• What to produce
In the material below, the lines containing the word "tile" are required; copy each of them.

■ ■ ■ ■ ■

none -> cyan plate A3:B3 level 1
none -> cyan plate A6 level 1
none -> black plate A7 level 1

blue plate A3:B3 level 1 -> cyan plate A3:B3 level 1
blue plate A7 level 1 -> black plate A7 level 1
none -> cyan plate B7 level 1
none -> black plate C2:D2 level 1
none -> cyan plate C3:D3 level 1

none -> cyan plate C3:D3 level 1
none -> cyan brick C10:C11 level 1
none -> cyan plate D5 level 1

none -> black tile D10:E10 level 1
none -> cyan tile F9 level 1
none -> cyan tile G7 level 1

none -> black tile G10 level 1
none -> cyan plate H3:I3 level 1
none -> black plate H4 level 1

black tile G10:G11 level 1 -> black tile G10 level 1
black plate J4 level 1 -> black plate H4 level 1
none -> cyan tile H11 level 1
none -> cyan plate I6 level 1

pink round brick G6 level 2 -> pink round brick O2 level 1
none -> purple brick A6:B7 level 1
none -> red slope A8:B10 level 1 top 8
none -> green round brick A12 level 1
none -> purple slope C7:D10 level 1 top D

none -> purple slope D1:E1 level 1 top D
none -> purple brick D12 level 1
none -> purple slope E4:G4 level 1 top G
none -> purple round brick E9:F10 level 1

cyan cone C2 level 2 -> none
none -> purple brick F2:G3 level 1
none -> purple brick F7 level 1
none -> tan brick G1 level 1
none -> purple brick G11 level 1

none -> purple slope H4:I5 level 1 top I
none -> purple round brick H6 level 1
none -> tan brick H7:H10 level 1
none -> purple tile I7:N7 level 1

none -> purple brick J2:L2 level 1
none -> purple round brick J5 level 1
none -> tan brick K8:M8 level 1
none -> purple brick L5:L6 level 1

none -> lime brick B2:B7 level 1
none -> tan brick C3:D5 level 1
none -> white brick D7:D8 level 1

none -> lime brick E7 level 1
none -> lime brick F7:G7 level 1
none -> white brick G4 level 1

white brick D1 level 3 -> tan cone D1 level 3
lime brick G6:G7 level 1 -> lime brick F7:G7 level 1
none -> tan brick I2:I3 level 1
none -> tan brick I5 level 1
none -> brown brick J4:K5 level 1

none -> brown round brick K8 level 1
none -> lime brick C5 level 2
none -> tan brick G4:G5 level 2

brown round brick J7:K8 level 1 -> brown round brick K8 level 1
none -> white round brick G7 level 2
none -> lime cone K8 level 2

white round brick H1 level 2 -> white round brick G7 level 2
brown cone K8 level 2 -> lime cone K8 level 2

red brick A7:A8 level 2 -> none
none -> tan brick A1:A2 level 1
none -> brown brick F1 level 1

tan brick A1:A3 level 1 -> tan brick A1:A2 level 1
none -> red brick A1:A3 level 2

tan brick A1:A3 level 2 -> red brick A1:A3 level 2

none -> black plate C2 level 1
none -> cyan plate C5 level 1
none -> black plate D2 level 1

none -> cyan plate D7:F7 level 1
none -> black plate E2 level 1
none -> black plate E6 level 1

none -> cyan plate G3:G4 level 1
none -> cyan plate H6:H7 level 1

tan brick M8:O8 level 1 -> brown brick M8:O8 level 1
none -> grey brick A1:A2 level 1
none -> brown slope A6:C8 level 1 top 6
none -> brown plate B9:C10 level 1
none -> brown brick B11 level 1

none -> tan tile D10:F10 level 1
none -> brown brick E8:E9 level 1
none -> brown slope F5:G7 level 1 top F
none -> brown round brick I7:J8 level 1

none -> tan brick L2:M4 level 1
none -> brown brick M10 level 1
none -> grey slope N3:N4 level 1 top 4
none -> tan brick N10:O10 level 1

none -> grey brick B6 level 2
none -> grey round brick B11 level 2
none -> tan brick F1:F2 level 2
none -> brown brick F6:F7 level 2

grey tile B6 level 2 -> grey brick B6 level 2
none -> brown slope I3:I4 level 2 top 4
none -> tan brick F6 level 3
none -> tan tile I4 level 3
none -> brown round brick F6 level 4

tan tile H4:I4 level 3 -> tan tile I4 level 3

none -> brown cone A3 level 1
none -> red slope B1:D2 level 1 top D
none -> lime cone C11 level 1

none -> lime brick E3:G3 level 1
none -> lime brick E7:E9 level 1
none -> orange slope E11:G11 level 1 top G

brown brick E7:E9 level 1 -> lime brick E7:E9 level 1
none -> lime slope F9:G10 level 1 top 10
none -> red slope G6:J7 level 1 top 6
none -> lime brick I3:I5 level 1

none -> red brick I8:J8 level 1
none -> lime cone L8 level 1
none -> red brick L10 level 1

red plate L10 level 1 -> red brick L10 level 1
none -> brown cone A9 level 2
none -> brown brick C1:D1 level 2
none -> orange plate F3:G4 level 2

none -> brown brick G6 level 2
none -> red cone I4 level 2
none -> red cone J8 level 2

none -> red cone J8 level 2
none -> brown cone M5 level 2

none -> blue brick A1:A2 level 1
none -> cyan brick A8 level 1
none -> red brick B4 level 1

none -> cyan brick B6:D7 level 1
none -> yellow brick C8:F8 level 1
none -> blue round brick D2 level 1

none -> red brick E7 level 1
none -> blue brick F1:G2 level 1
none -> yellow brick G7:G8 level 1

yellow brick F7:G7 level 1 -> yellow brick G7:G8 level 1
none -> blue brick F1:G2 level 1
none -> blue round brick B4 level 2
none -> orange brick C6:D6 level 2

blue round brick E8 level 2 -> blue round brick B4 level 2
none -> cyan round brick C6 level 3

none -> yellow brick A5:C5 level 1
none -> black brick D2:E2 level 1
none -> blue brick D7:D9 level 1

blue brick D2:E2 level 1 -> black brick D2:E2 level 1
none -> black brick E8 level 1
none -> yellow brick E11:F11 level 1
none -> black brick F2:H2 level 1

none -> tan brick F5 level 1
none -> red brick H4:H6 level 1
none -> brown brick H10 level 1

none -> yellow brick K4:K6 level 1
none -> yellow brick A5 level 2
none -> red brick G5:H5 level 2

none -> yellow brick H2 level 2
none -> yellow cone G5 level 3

■ ■ ■ ■ ■

• Completed task
none -> black tile D10:E10 level 1
none -> cyan tile F9 level 1
none -> cyan tile G7 level 1
none -> black tile G10 level 1
black tile G10:G11 level 1 -> black tile G10 level 1
none -> cyan tile H11 level 1
none -> purple tile I7:N7 level 1
none -> tan tile D10:F10 level 1
grey tile B6 level 2 -> grey brick B6 level 2
none -> tan tile I4 level 3
tan tile H4:I4 level 3 -> tan tile I4 level 3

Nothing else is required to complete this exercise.